> _Requirement_
Take the line containing "blue cap: 1 -> 2" and each line after it through the end of the data below, and return them exactly, minus any pictures.

> _Dataset records_
---*---

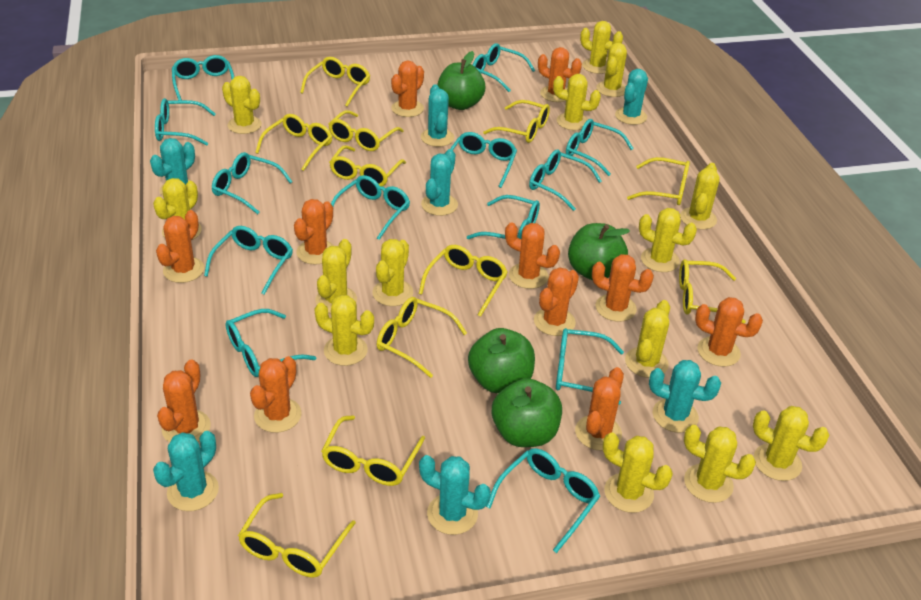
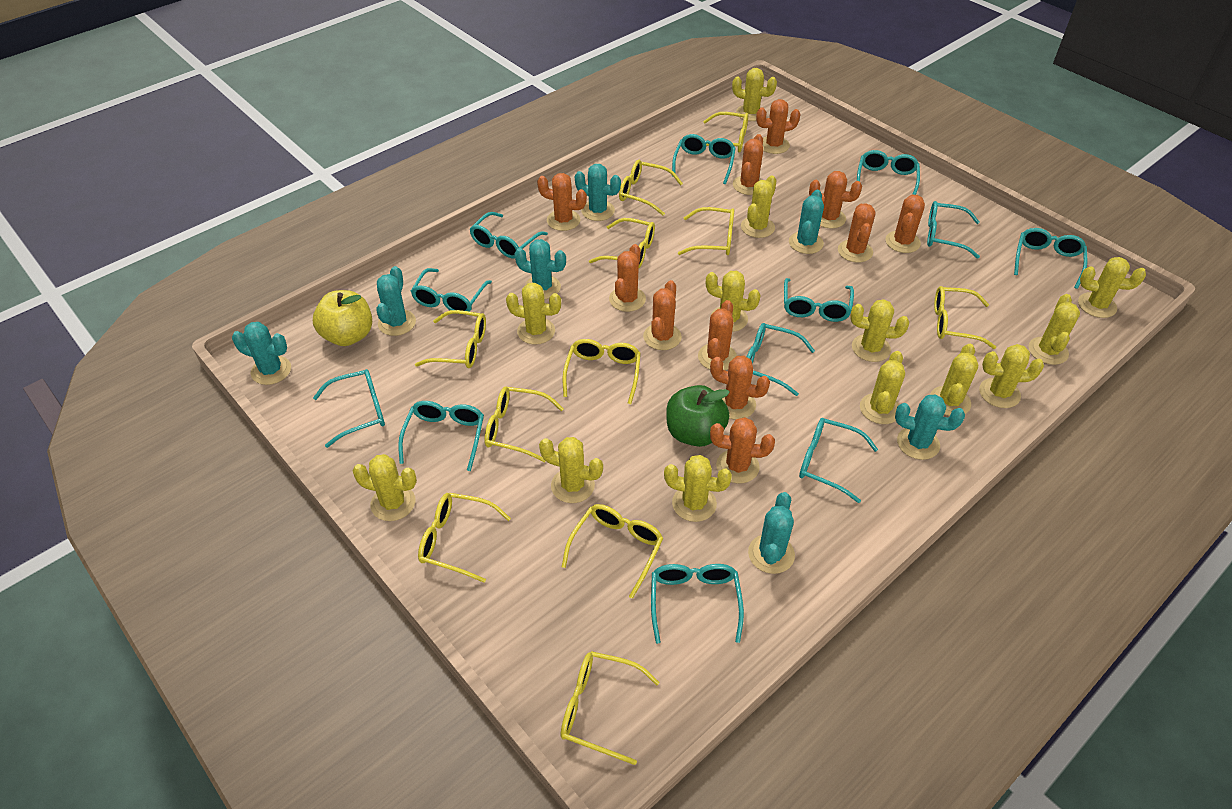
green apple: 4 -> 1
turquoise glasses: 13 -> 12
yellow apple: 0 -> 1
yellow cactus: 14 -> 13

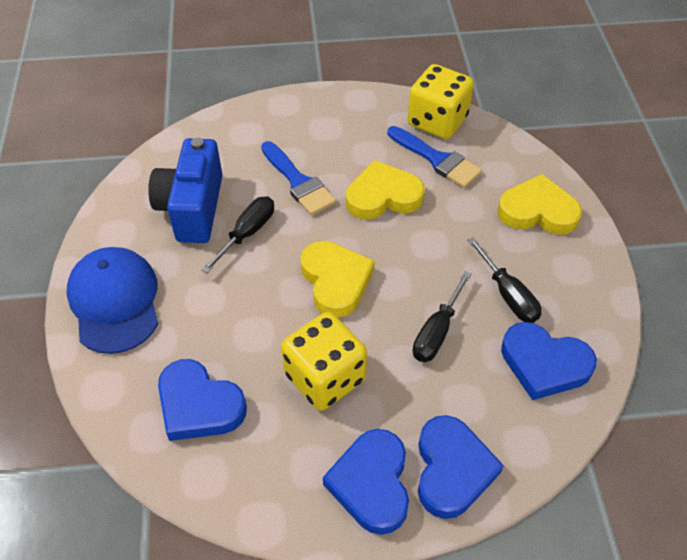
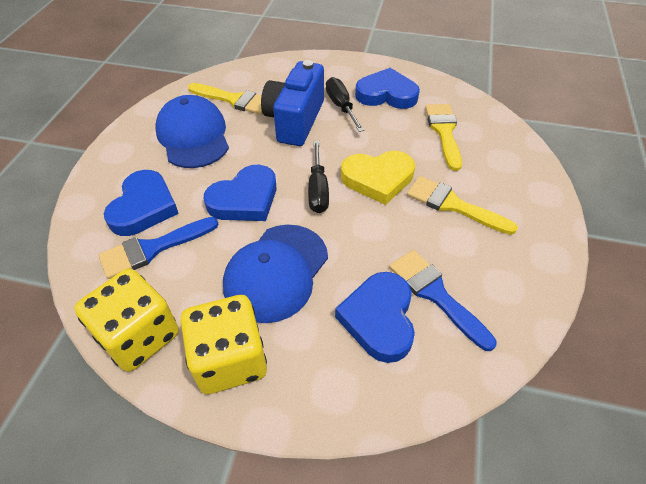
black screwdriver: 3 -> 2
blue cap: 1 -> 2
yellow brush: 0 -> 3
yellow heart: 3 -> 1

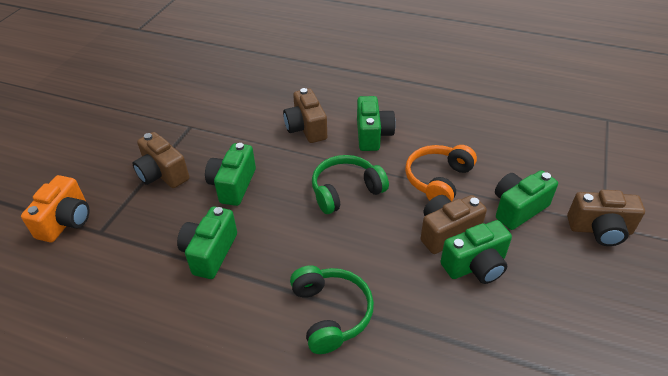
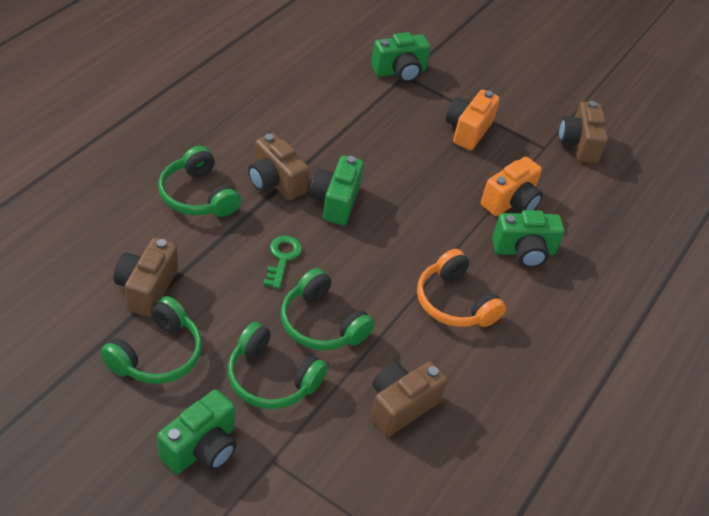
green camera: 5 -> 4
green headphones: 2 -> 4
green key: 0 -> 1
orange camera: 1 -> 2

---*---

> _Task output_
blue cap: 1 -> 2
yellow brush: 0 -> 3
yellow heart: 3 -> 1

green camera: 5 -> 4
green headphones: 2 -> 4
green key: 0 -> 1
orange camera: 1 -> 2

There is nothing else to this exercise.